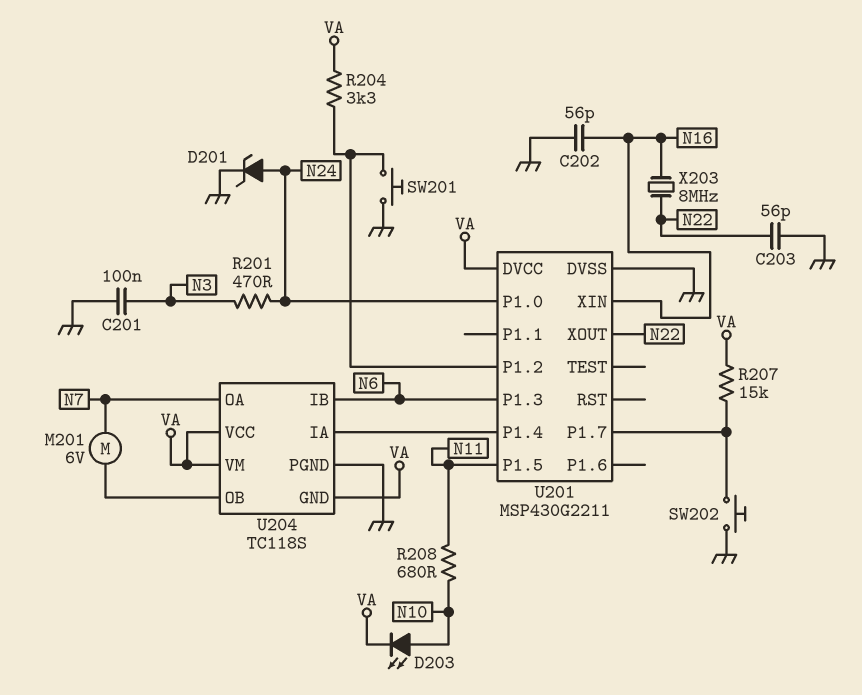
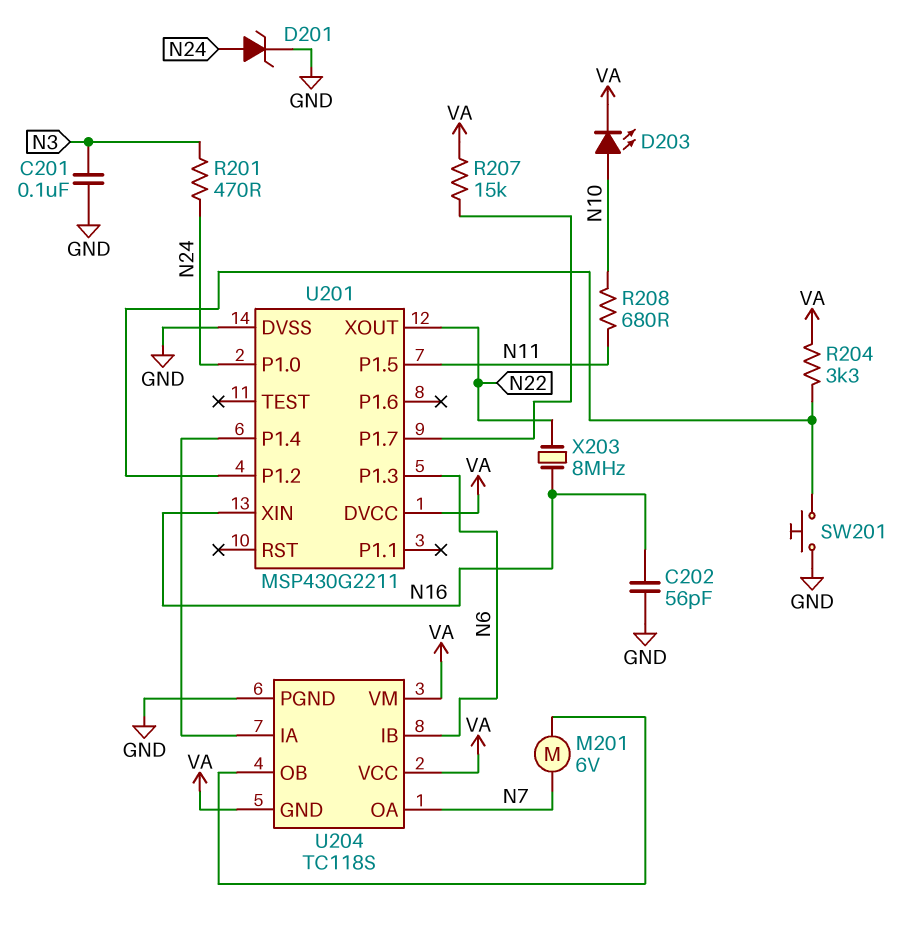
C203: 56pF (GND, N22) -> none
SW202: button (GND, U201/P1.7) -> none

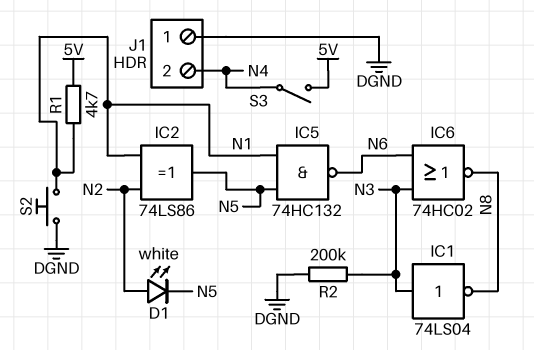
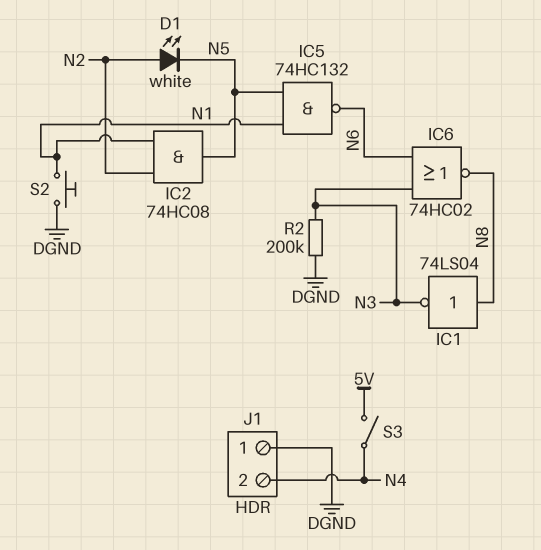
IC1: NOT 74LS04 (in N3, out N8) -> NOT 74LS04 (in N8, out N3)
IC2: XOR 74LS86 (in N1, in N2, out N5) -> AND 74HC08 (in N1, in N2, out N5)
R1: 4.7k (5V, N1) -> none

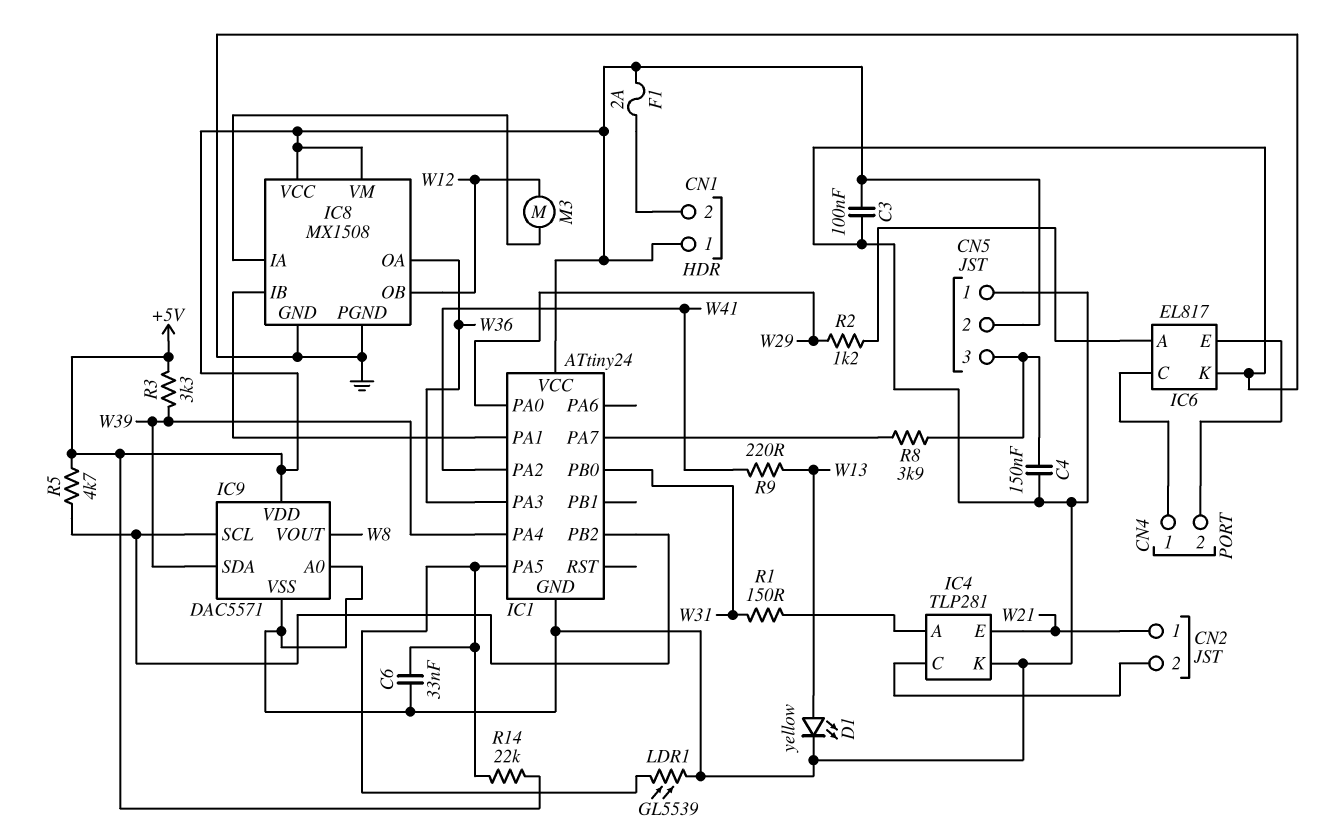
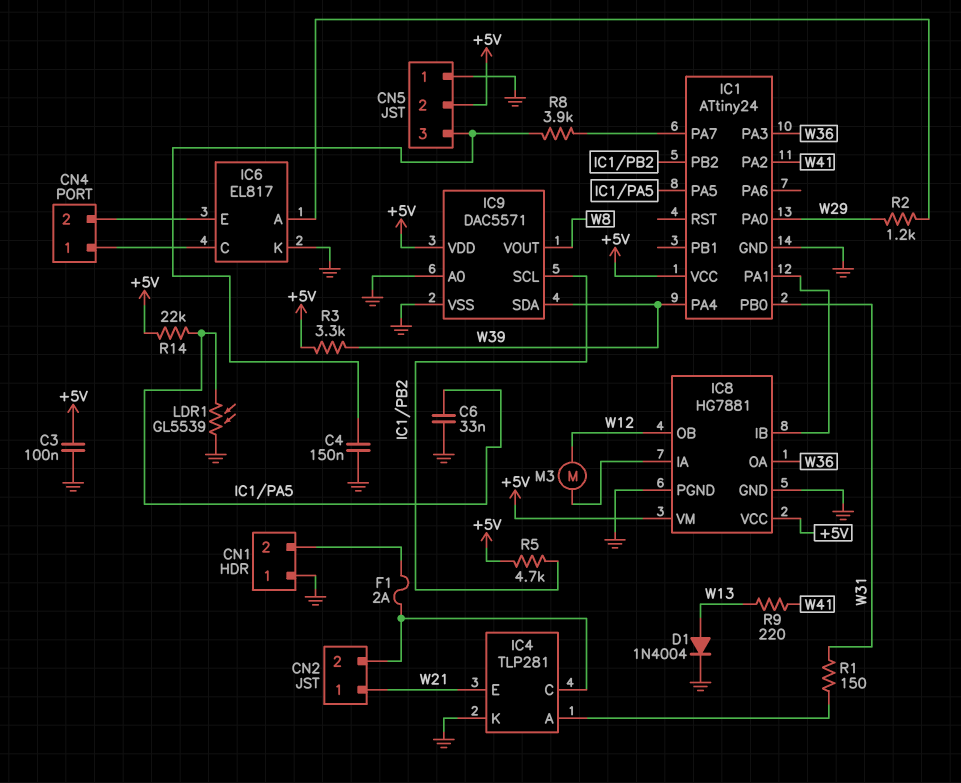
CN1 pin 1: +5V -> GND
D1: LED yellow (A W13, K GND) -> diode 1N4004 (A W13, K GND)
F1: 2A (+5V, CN1/2) -> 2A (CN1/2, CN2/2)
IC8: MX1508 -> HG7881

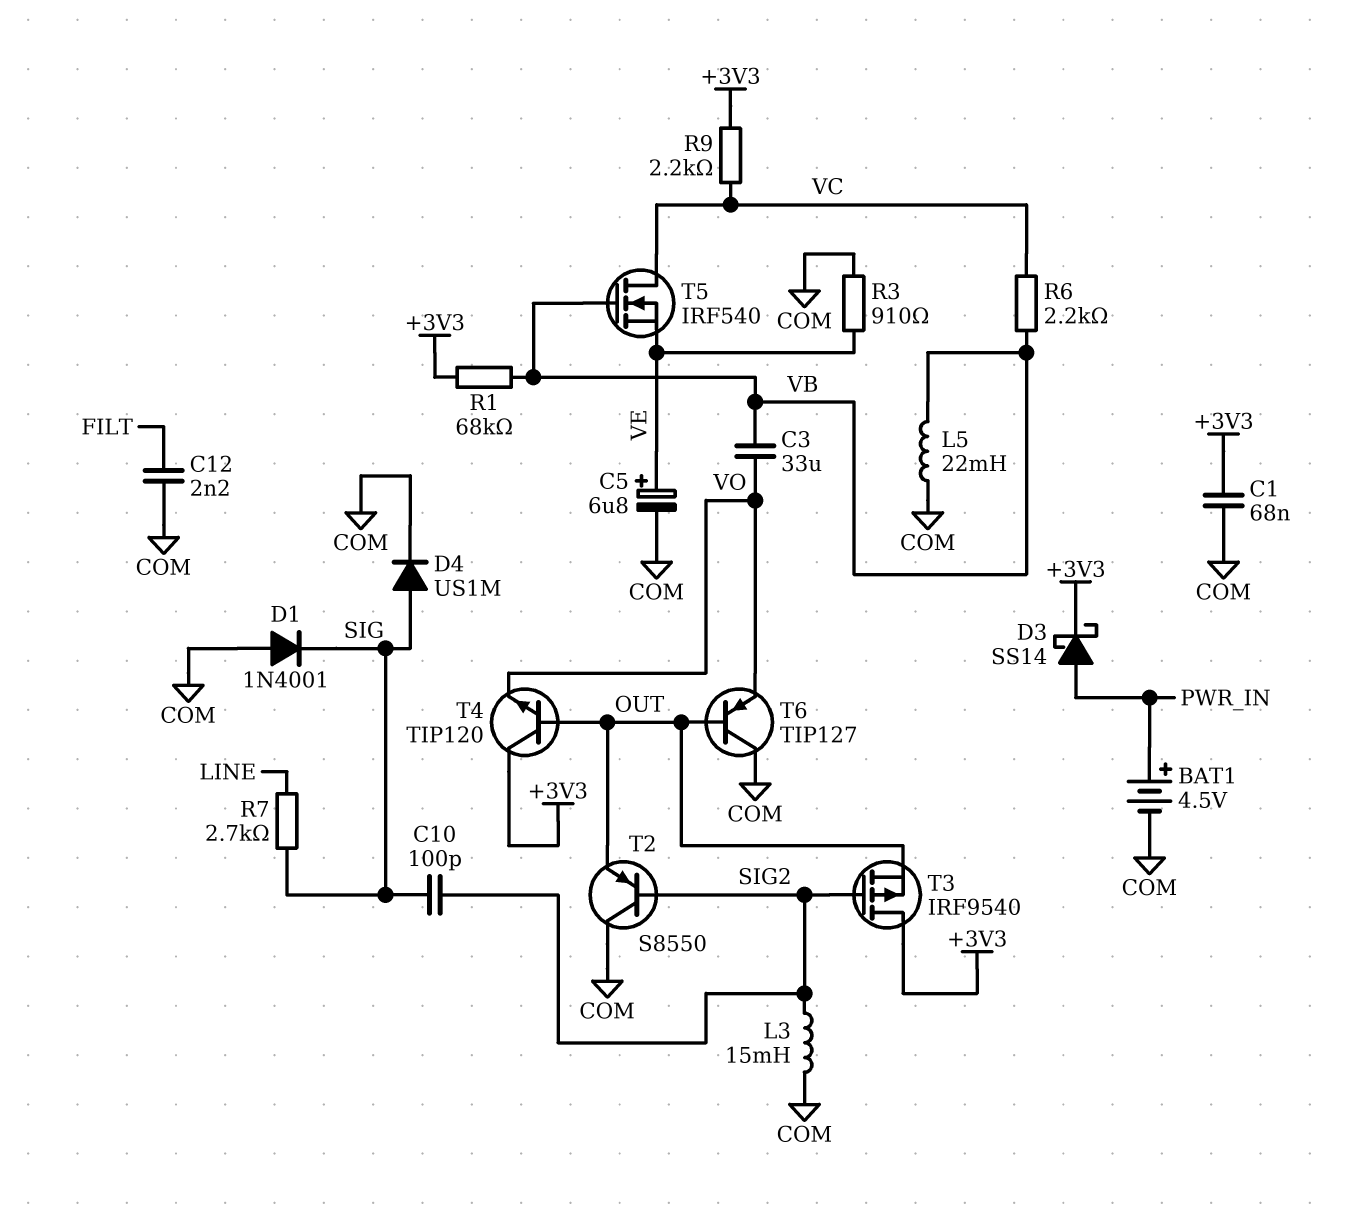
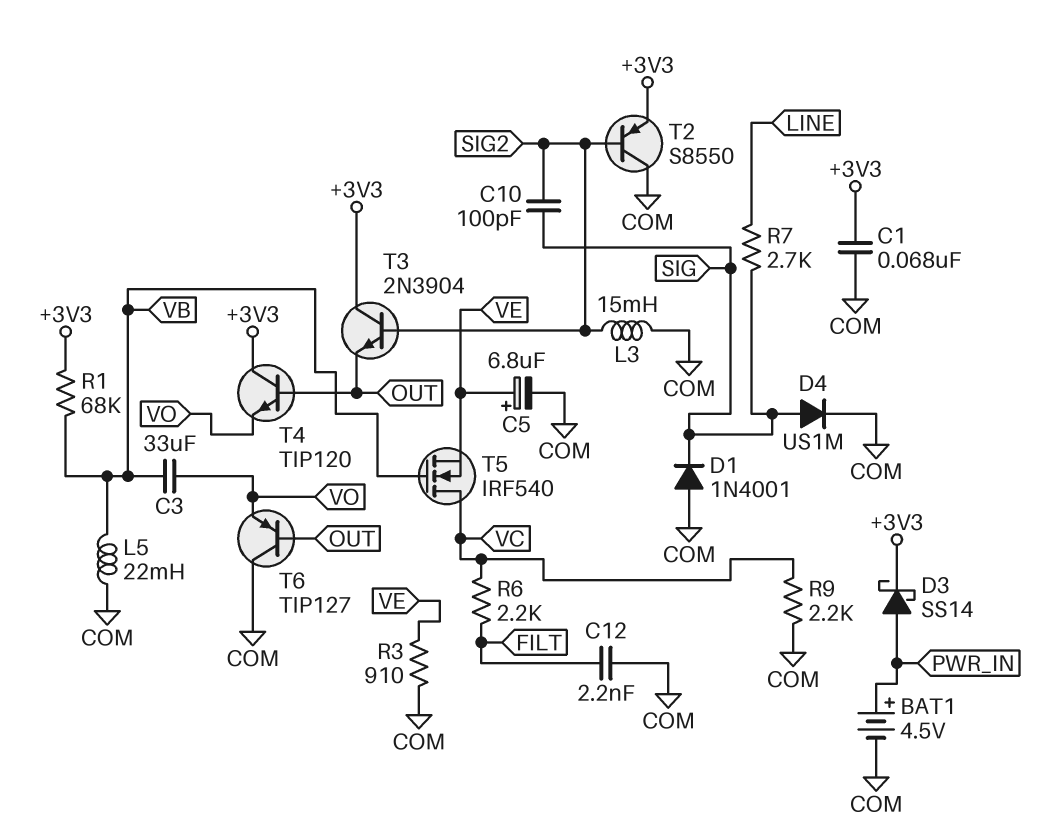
R6: 2.2k (VB, VC) -> 2.2k (FILT, VC)
R9: 2.2k (+3V3, VC) -> 2.2k (COM, VC)
T2: PNP S8550 (B SIG2, C COM, E OUT) -> PNP S8550 (B SIG2, C COM, E +3V3)
T3: PMOS IRF9540 (G SIG2, D +3V3, S OUT) -> NPN 2N3904 (B SIG2, C +3V3, E OUT)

# # # #

## [Goal of the exercise]
Each line above that has the word "none" should be copied.

## [Your response]
C203: 56pF (GND, N22) -> none
SW202: button (GND, U201/P1.7) -> none
R1: 4.7k (5V, N1) -> none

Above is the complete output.